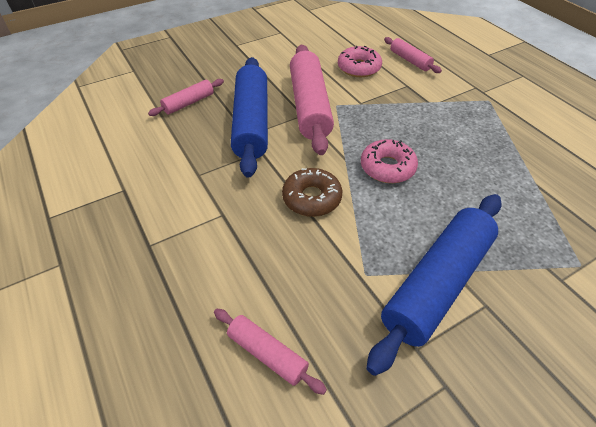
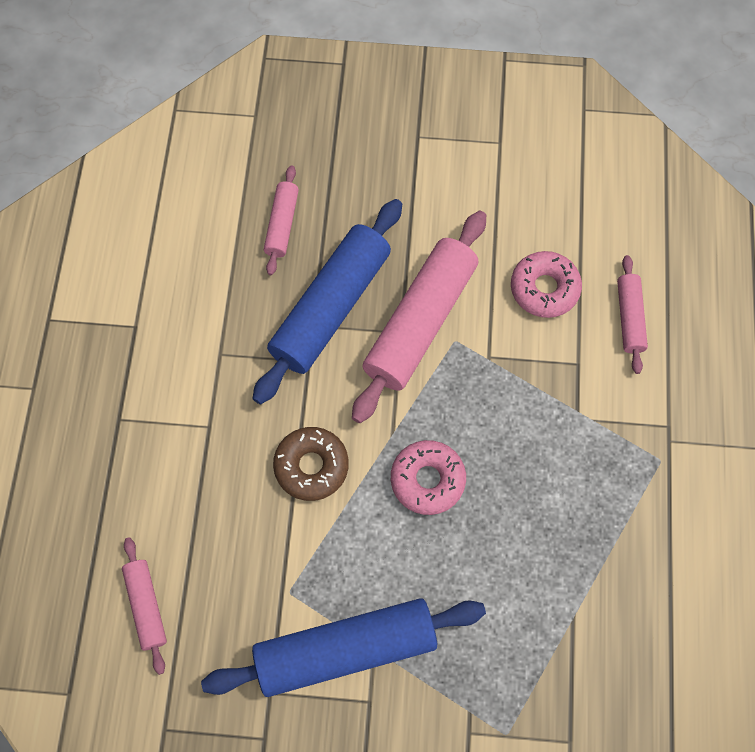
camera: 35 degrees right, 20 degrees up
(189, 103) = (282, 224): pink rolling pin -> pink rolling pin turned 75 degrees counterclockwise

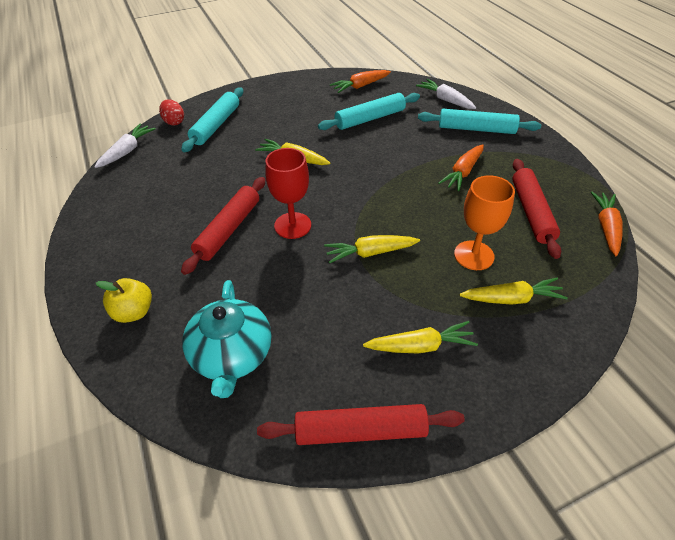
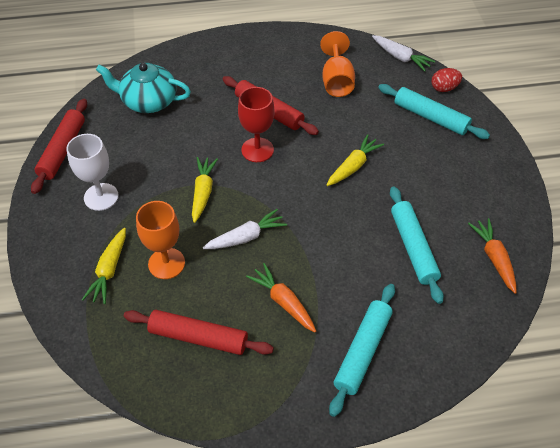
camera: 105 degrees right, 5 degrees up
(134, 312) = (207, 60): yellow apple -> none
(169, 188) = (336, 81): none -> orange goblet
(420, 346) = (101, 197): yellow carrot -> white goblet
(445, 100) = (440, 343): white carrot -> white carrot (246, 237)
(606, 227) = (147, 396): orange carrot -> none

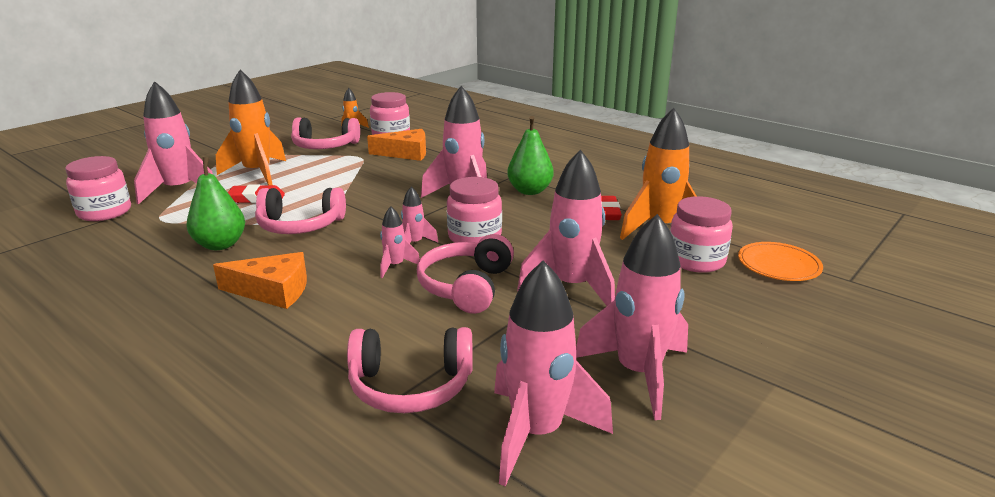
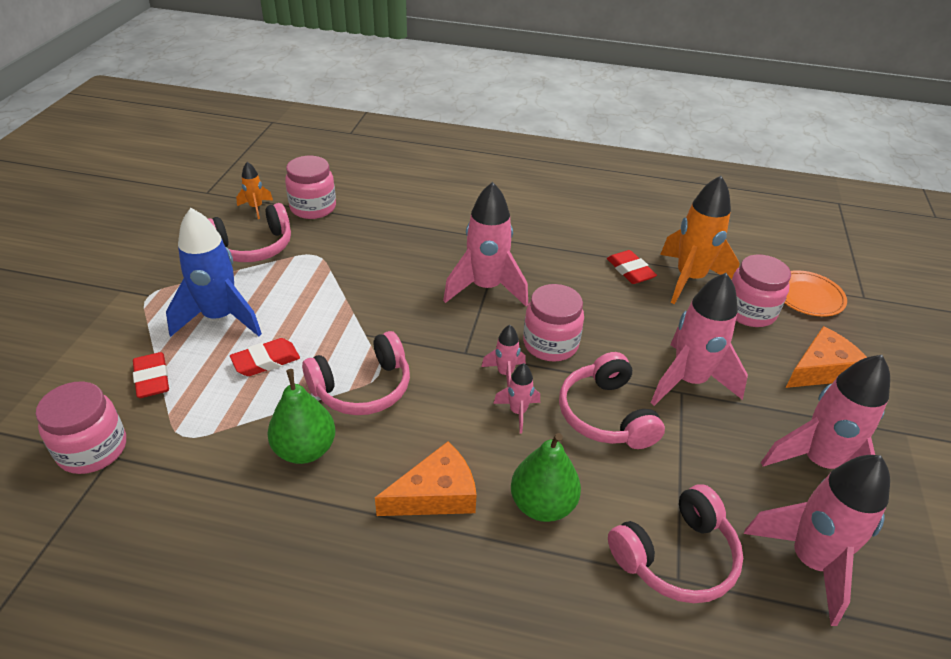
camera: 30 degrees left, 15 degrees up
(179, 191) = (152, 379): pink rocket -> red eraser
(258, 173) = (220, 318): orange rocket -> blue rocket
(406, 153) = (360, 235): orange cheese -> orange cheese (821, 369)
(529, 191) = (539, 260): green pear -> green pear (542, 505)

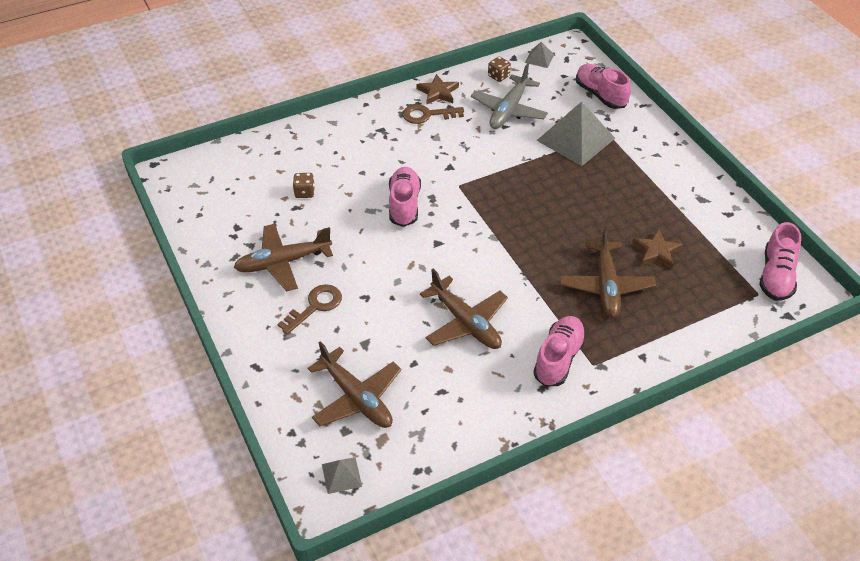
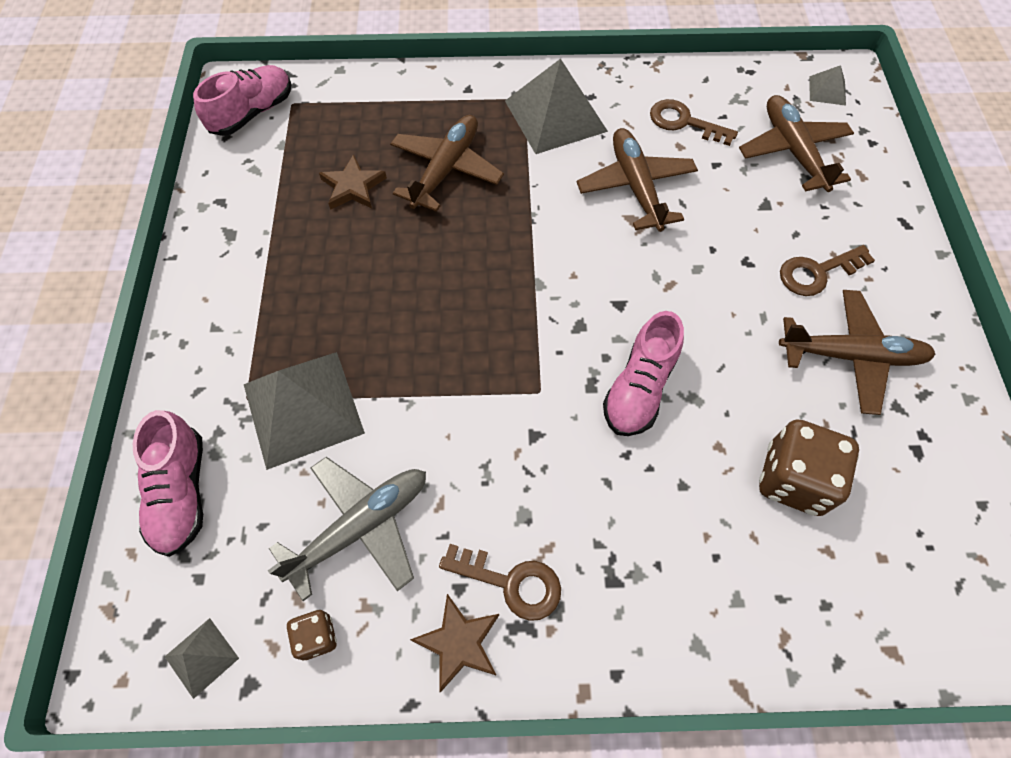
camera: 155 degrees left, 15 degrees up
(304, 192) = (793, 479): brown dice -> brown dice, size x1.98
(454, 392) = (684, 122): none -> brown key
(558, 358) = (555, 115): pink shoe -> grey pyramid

Work task
Scan the material above for the string "degrees" and return the lines that hold it.

Response to this exercise
camera: 35 degrees right, 20 degrees up
(189, 103) = (282, 224): pink rolling pin -> pink rolling pin turned 75 degrees counterclockwise
camera: 105 degrees right, 5 degrees up
camera: 30 degrees left, 15 degrees up
camera: 155 degrees left, 15 degrees up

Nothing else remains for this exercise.